++++ Material for the task
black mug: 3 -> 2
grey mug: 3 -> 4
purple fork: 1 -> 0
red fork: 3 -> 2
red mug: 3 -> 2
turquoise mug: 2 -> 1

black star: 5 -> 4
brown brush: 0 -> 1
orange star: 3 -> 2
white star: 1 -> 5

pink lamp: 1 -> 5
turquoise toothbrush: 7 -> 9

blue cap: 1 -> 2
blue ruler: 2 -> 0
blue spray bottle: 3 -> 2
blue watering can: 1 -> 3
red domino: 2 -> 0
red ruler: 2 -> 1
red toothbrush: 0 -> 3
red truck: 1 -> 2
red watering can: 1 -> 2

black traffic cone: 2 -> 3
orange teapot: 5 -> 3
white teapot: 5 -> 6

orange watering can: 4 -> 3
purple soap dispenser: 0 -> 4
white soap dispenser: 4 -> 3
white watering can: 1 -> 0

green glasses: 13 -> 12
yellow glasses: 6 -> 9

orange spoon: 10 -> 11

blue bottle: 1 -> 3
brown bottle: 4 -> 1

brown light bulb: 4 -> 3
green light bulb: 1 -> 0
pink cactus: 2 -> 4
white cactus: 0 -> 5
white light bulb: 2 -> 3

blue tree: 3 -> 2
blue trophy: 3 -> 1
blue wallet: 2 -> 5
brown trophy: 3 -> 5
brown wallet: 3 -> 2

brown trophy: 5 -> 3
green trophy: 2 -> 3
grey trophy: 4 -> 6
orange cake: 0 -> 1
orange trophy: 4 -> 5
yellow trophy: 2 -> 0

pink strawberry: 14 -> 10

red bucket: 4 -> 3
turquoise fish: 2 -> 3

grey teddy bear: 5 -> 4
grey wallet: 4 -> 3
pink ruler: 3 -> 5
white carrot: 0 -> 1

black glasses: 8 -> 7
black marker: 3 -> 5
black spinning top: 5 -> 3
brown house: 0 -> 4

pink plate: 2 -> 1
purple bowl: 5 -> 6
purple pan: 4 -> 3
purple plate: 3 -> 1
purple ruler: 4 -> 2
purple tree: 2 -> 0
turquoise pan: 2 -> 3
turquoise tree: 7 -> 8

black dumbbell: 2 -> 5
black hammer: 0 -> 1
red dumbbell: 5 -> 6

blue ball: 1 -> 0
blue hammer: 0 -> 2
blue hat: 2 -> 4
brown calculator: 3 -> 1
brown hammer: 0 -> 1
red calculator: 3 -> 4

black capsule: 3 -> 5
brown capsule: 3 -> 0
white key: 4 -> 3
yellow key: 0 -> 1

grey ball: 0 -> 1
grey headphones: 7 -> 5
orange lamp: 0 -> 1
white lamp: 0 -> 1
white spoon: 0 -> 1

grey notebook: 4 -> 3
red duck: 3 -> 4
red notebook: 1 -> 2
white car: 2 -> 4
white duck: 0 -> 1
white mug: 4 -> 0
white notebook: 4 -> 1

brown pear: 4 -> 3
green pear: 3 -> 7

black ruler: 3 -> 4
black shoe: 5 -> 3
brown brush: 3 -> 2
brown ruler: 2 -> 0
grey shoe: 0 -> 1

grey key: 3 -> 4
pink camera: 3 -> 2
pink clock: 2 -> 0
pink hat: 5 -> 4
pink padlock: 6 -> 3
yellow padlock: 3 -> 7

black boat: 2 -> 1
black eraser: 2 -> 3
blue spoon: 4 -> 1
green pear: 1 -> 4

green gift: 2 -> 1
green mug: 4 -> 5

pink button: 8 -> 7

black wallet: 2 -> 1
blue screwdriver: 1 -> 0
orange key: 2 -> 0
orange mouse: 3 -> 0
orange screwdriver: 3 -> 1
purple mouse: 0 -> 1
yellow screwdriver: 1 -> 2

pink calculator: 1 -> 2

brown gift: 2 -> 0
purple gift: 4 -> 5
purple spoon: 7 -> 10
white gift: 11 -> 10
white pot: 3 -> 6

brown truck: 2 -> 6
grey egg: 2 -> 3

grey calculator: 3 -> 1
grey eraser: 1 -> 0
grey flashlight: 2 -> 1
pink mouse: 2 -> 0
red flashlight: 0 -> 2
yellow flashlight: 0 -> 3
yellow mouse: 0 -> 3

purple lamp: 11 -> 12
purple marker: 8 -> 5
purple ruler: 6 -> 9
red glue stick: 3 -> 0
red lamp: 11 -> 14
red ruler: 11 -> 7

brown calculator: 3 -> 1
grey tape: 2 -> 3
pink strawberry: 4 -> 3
++++++++
▸ Problem to solve
Find the string "star" in the material above, and report every line where it occurs.

▸ Response to the exercise
black star: 5 -> 4
orange star: 3 -> 2
white star: 1 -> 5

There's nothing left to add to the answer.